╭─ Records provided

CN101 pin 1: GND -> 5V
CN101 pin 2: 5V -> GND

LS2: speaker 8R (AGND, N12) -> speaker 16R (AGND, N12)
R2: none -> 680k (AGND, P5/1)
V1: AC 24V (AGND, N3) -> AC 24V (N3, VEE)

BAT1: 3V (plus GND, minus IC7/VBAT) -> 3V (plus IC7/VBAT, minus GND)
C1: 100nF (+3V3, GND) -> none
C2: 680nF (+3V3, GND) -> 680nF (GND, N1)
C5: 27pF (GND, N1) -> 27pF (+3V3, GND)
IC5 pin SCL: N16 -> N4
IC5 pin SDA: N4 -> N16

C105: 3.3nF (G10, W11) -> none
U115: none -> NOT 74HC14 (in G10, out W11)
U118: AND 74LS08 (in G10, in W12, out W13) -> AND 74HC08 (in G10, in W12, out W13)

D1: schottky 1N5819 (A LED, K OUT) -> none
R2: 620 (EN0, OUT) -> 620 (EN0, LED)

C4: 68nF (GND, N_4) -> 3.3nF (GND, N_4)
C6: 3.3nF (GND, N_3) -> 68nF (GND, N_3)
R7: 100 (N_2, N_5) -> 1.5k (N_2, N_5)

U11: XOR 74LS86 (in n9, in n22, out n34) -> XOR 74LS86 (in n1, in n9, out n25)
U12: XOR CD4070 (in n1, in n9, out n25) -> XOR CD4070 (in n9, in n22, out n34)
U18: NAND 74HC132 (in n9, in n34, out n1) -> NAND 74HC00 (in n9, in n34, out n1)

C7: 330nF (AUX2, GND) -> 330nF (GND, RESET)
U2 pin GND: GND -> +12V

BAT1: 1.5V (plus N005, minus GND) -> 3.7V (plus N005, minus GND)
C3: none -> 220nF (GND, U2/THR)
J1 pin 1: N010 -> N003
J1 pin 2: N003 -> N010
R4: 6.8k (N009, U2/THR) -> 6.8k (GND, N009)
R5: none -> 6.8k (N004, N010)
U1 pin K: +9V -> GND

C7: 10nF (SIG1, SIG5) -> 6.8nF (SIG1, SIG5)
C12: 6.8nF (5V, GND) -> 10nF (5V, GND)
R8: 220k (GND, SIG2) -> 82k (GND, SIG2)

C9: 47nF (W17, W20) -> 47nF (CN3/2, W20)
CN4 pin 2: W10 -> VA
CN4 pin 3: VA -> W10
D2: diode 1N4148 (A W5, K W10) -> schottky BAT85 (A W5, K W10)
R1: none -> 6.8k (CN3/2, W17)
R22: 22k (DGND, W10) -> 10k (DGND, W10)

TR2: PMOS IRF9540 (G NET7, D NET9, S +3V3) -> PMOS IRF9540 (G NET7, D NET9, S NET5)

╰─

→ How to complete this task:
Output the material above in full. Change nothing.

→ Your solution:
CN101 pin 1: GND -> 5V
CN101 pin 2: 5V -> GND

LS2: speaker 8R (AGND, N12) -> speaker 16R (AGND, N12)
R2: none -> 680k (AGND, P5/1)
V1: AC 24V (AGND, N3) -> AC 24V (N3, VEE)

BAT1: 3V (plus GND, minus IC7/VBAT) -> 3V (plus IC7/VBAT, minus GND)
C1: 100nF (+3V3, GND) -> none
C2: 680nF (+3V3, GND) -> 680nF (GND, N1)
C5: 27pF (GND, N1) -> 27pF (+3V3, GND)
IC5 pin SCL: N16 -> N4
IC5 pin SDA: N4 -> N16

C105: 3.3nF (G10, W11) -> none
U115: none -> NOT 74HC14 (in G10, out W11)
U118: AND 74LS08 (in G10, in W12, out W13) -> AND 74HC08 (in G10, in W12, out W13)

D1: schottky 1N5819 (A LED, K OUT) -> none
R2: 620 (EN0, OUT) -> 620 (EN0, LED)

C4: 68nF (GND, N_4) -> 3.3nF (GND, N_4)
C6: 3.3nF (GND, N_3) -> 68nF (GND, N_3)
R7: 100 (N_2, N_5) -> 1.5k (N_2, N_5)

U11: XOR 74LS86 (in n9, in n22, out n34) -> XOR 74LS86 (in n1, in n9, out n25)
U12: XOR CD4070 (in n1, in n9, out n25) -> XOR CD4070 (in n9, in n22, out n34)
U18: NAND 74HC132 (in n9, in n34, out n1) -> NAND 74HC00 (in n9, in n34, out n1)

C7: 330nF (AUX2, GND) -> 330nF (GND, RESET)
U2 pin GND: GND -> +12V

BAT1: 1.5V (plus N005, minus GND) -> 3.7V (plus N005, minus GND)
C3: none -> 220nF (GND, U2/THR)
J1 pin 1: N010 -> N003
J1 pin 2: N003 -> N010
R4: 6.8k (N009, U2/THR) -> 6.8k (GND, N009)
R5: none -> 6.8k (N004, N010)
U1 pin K: +9V -> GND

C7: 10nF (SIG1, SIG5) -> 6.8nF (SIG1, SIG5)
C12: 6.8nF (5V, GND) -> 10nF (5V, GND)
R8: 220k (GND, SIG2) -> 82k (GND, SIG2)

C9: 47nF (W17, W20) -> 47nF (CN3/2, W20)
CN4 pin 2: W10 -> VA
CN4 pin 3: VA -> W10
D2: diode 1N4148 (A W5, K W10) -> schottky BAT85 (A W5, K W10)
R1: none -> 6.8k (CN3/2, W17)
R22: 22k (DGND, W10) -> 10k (DGND, W10)

TR2: PMOS IRF9540 (G NET7, D NET9, S +3V3) -> PMOS IRF9540 (G NET7, D NET9, S NET5)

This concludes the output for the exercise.